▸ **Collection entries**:
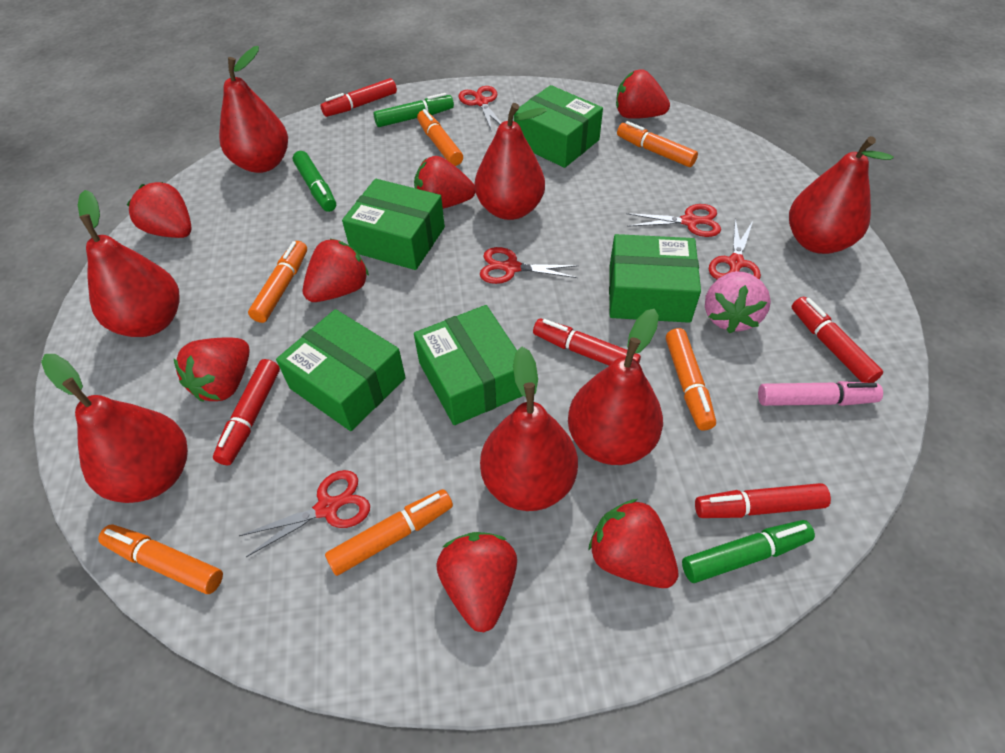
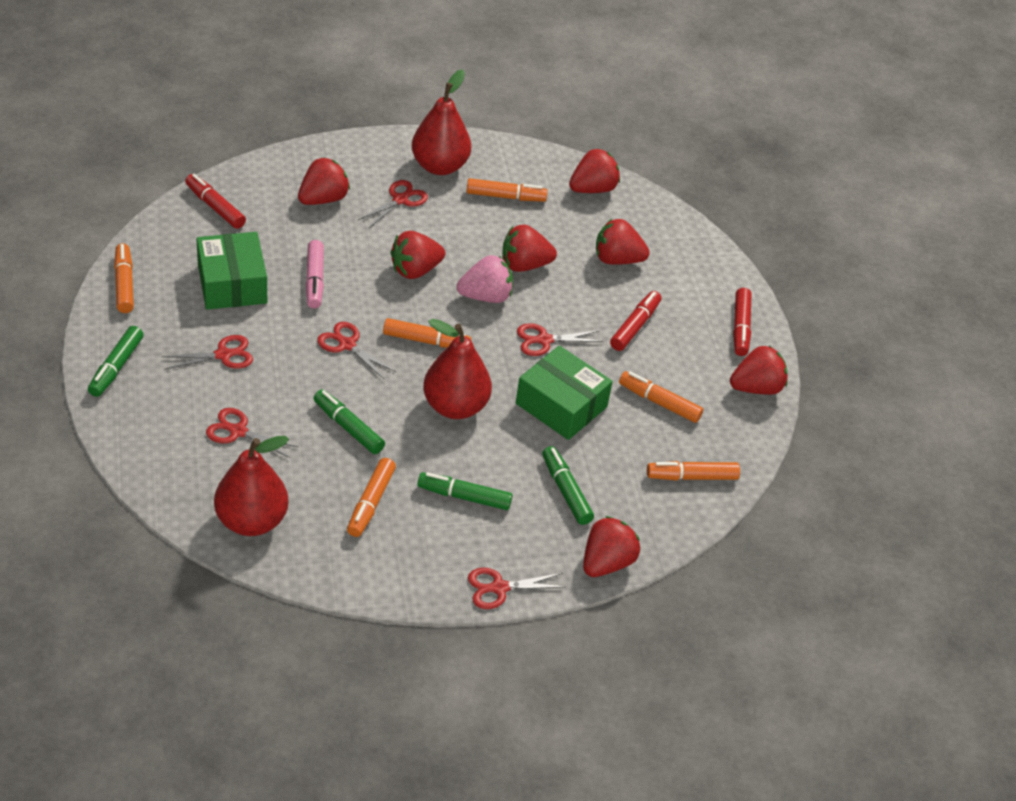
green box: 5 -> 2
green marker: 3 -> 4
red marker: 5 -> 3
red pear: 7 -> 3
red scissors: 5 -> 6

---

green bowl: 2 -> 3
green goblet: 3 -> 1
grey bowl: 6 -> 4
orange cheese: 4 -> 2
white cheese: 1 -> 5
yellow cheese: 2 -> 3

---

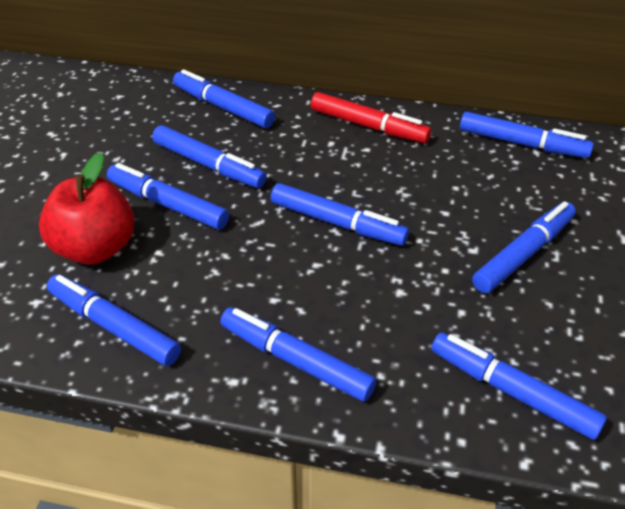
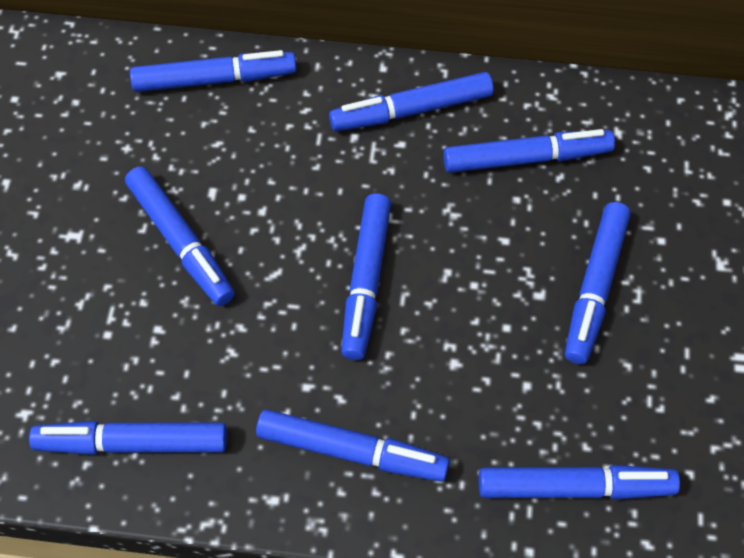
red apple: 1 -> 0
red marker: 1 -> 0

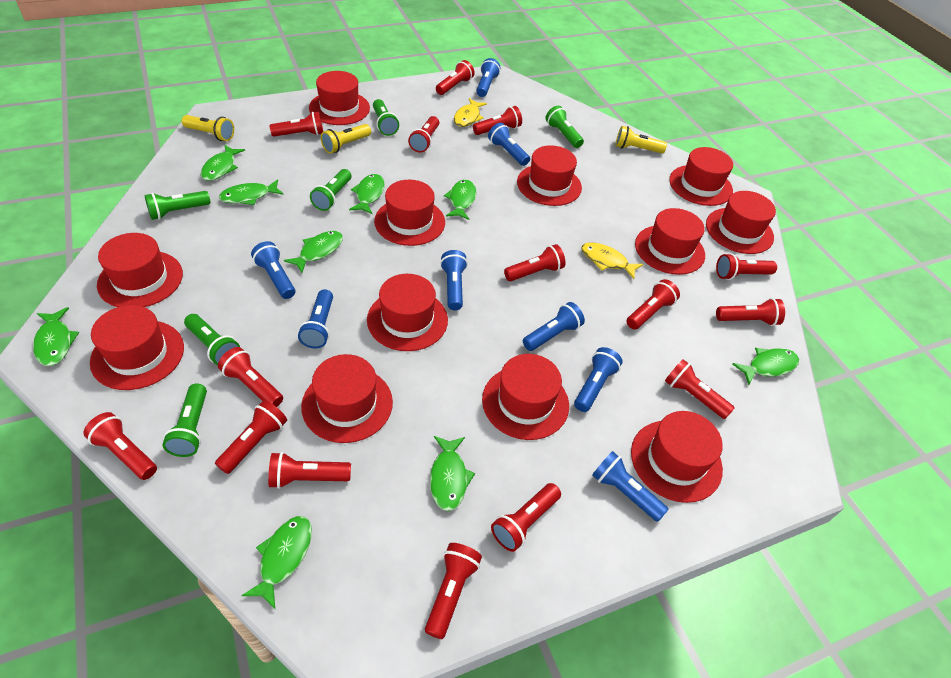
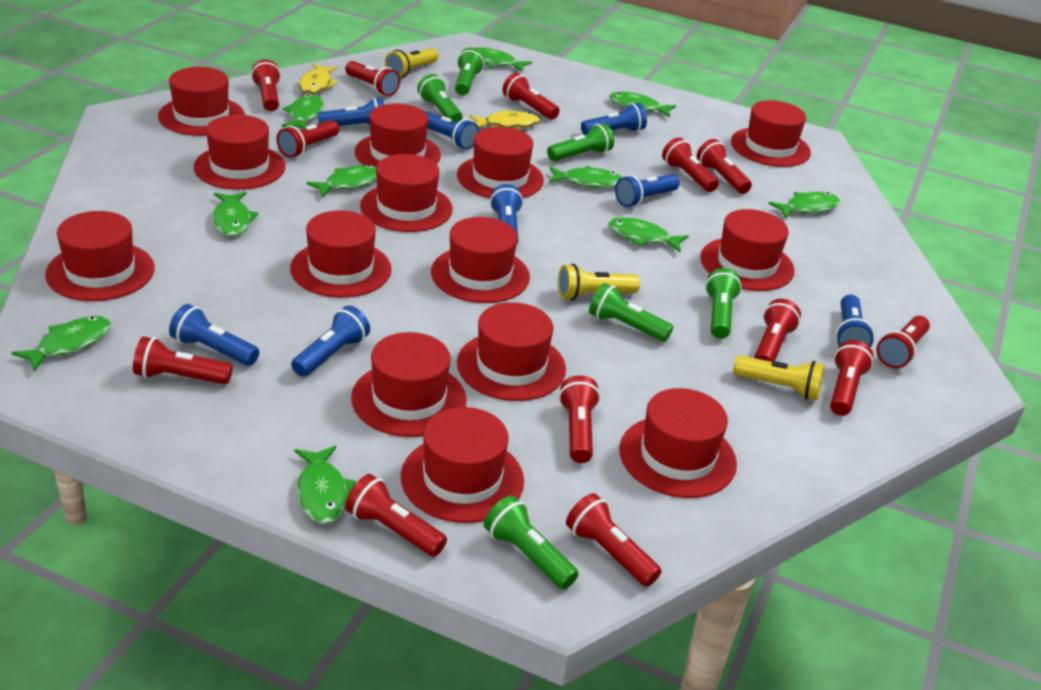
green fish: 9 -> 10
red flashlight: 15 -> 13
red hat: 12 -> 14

▸ **Assignment**: Look above for the line with "green bowl: 2 -> 3" and the line with "yellow cheese: 2 -> 3". Retype those two lines and every line between them exactly, adding nothing.

▸ **Task response**:
green bowl: 2 -> 3
green goblet: 3 -> 1
grey bowl: 6 -> 4
orange cheese: 4 -> 2
white cheese: 1 -> 5
yellow cheese: 2 -> 3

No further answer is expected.